EXERCISE BRIEF:
First find the line with "R207: 30k (NET22, NET31) -> 30k (NET7, NET31)" in the entries below, then set down exactly every line through the line with "TH201: 1k (+12V, NET1) -> 47k (+12V, NET1)", that line included.

DATA RECORDS:
.....

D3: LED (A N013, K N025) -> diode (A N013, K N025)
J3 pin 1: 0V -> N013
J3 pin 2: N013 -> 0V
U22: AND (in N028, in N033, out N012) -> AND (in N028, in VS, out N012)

.....

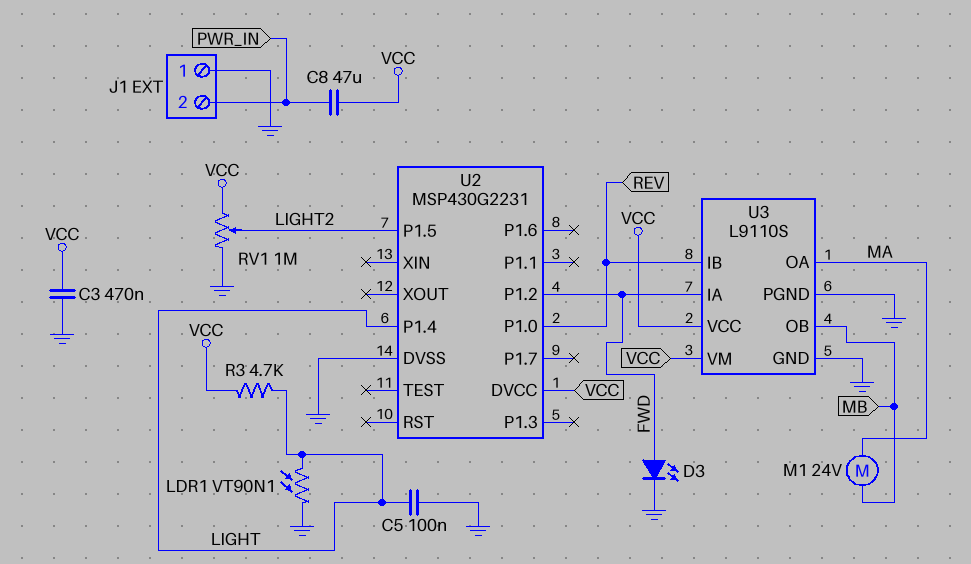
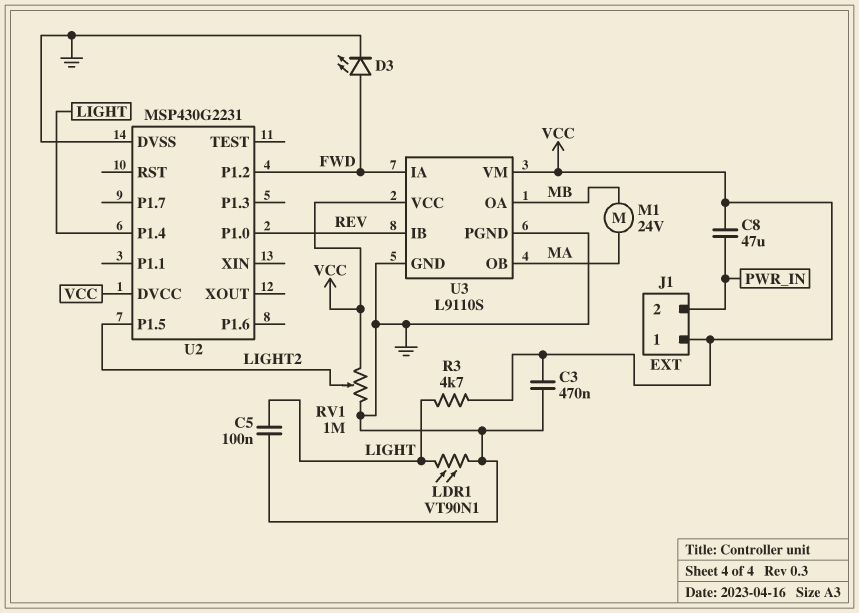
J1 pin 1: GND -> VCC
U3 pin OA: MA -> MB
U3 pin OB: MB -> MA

.....

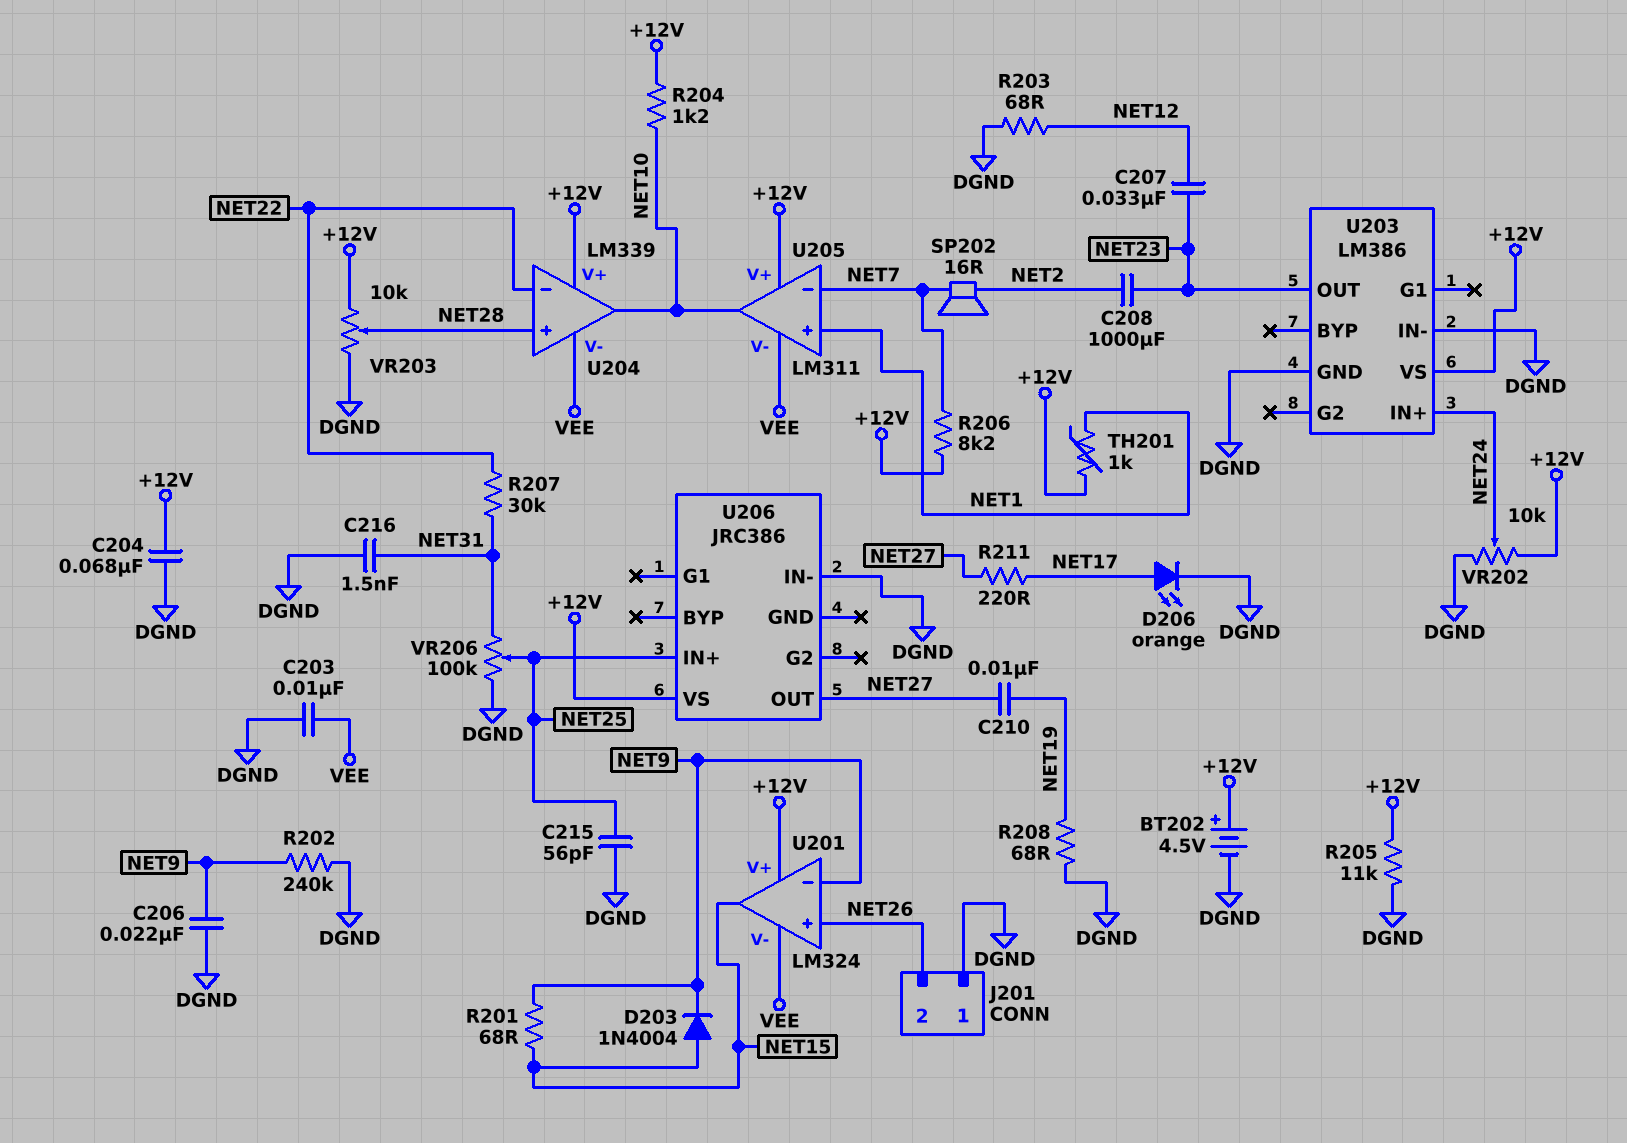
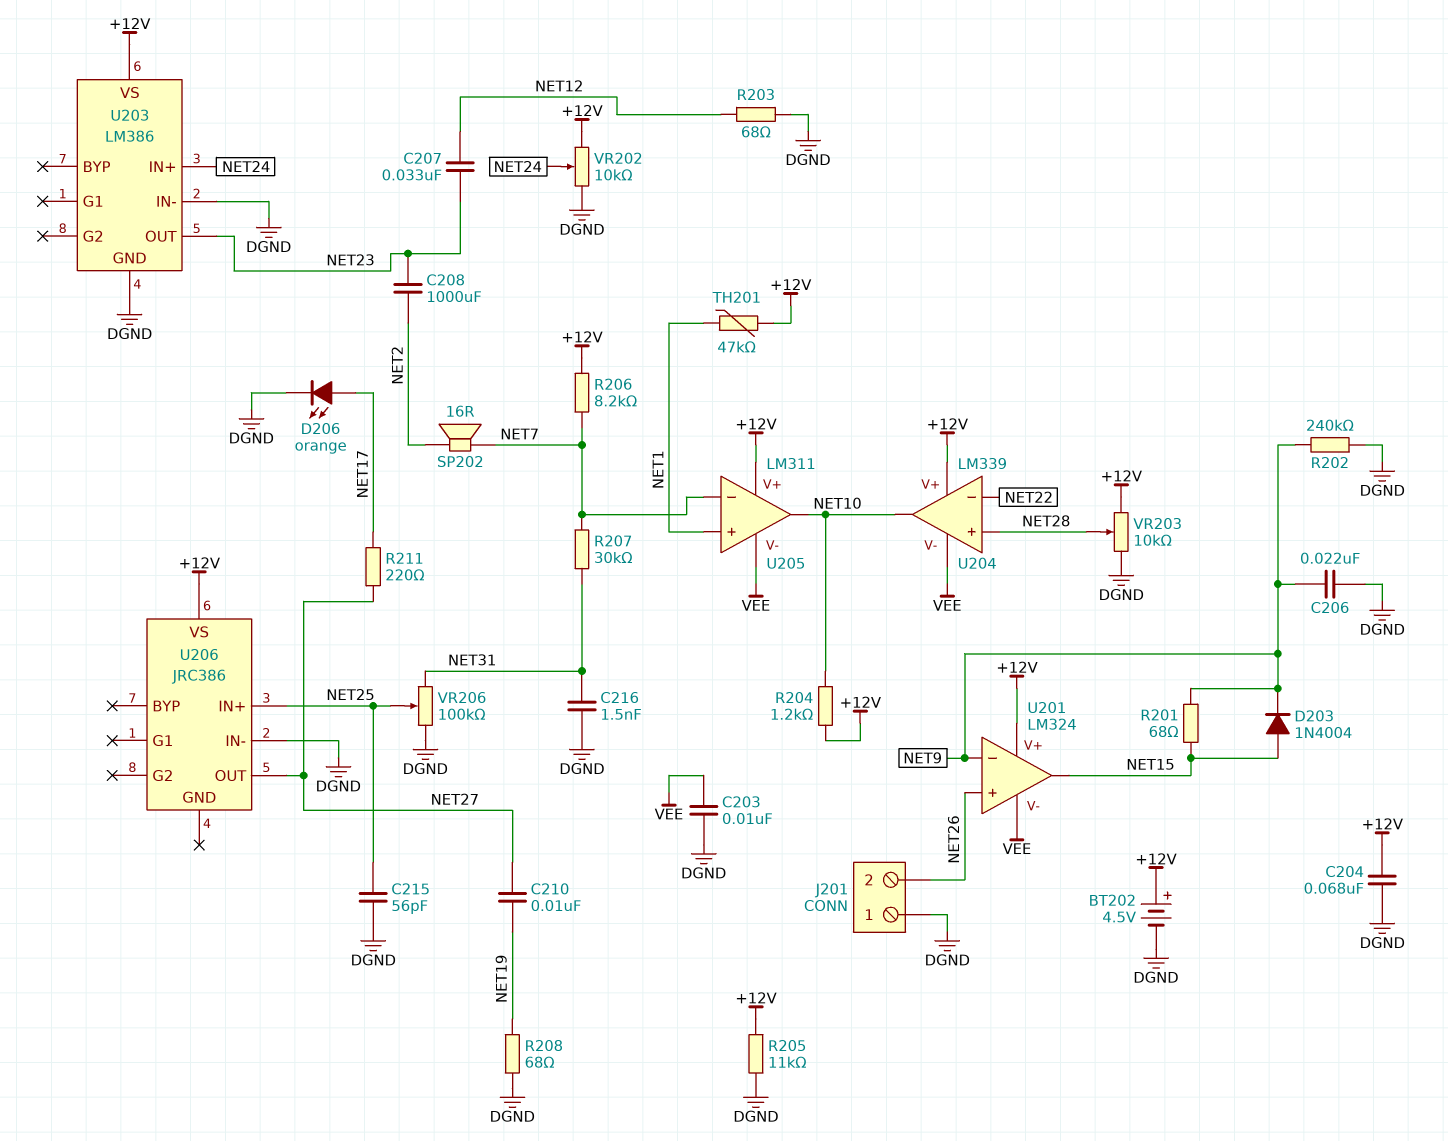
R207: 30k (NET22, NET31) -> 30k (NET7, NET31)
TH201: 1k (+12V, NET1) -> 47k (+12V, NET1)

.....

ANSWER BELOW:
R207: 30k (NET22, NET31) -> 30k (NET7, NET31)
TH201: 1k (+12V, NET1) -> 47k (+12V, NET1)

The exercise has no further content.